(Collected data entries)
- - - -
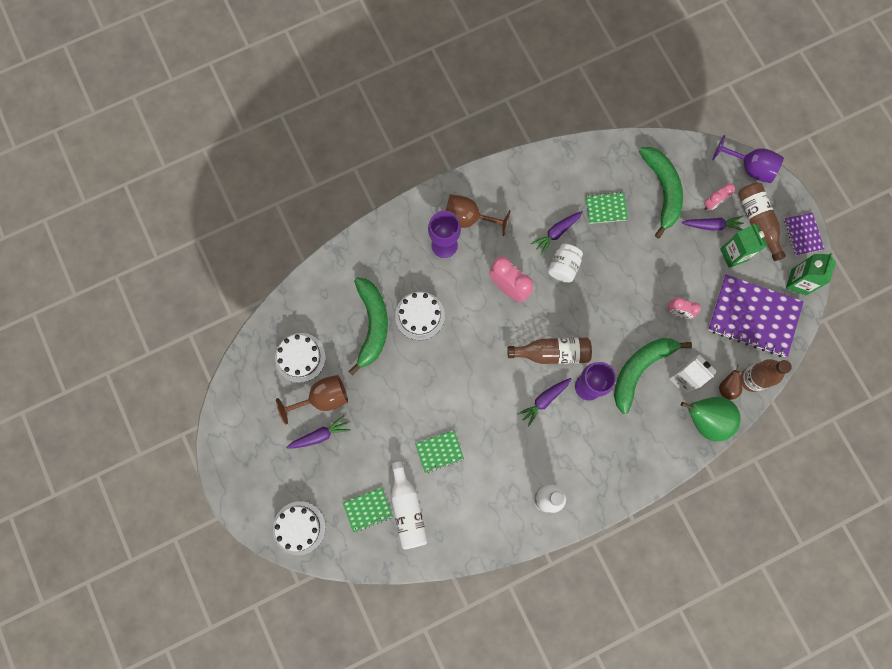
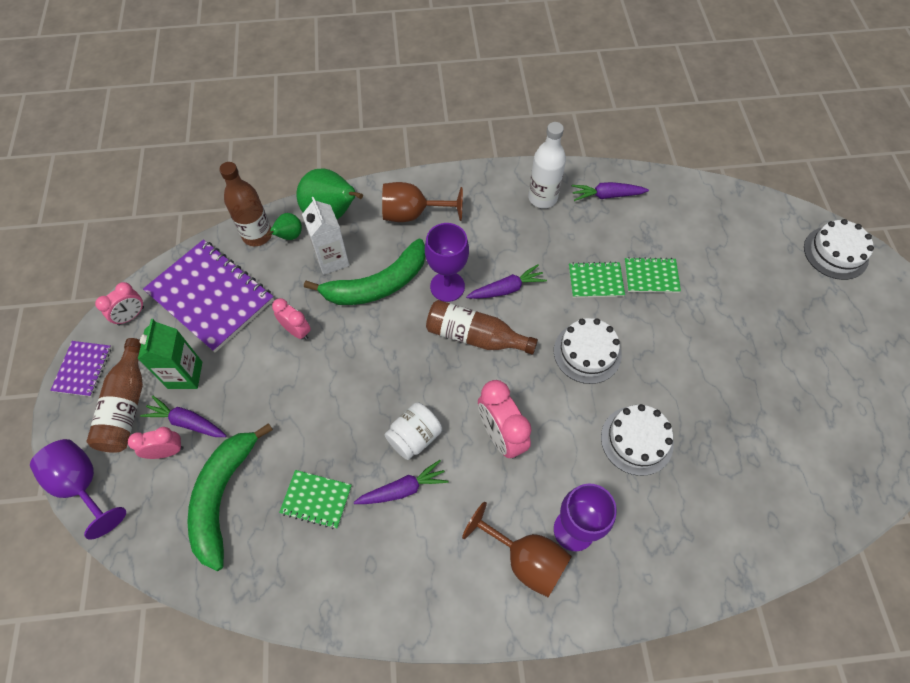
camera: 160 degrees left, 15 degrees down
(300, 357) = (818, 441): white cake -> white cake (587, 352)
(320, 435) = (799, 338): purple carrot -> purple carrot (606, 195)
(323, 398) = (791, 379): brown goblet -> brown goblet (412, 214)
(368, 509) = (750, 246): green notebook -> green notebook (595, 281)
(372, 325) = (707, 450): green banana -> none
(407, 509) = (703, 233): white bottle -> none
(727, 387) = (289, 236): brown pear -> green pear
(798, 282) = (131, 316): green carton -> pink clock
- - - -
Retype every entry above exactly, leaving out the pictures.

camera: 160 degrees left, 15 degrees down
(300, 357) = (818, 441): white cake -> white cake (587, 352)
(320, 435) = (799, 338): purple carrot -> purple carrot (606, 195)
(323, 398) = (791, 379): brown goblet -> brown goblet (412, 214)
(368, 509) = (750, 246): green notebook -> green notebook (595, 281)
(372, 325) = (707, 450): green banana -> none
(407, 509) = (703, 233): white bottle -> none
(727, 387) = (289, 236): brown pear -> green pear
(798, 282) = (131, 316): green carton -> pink clock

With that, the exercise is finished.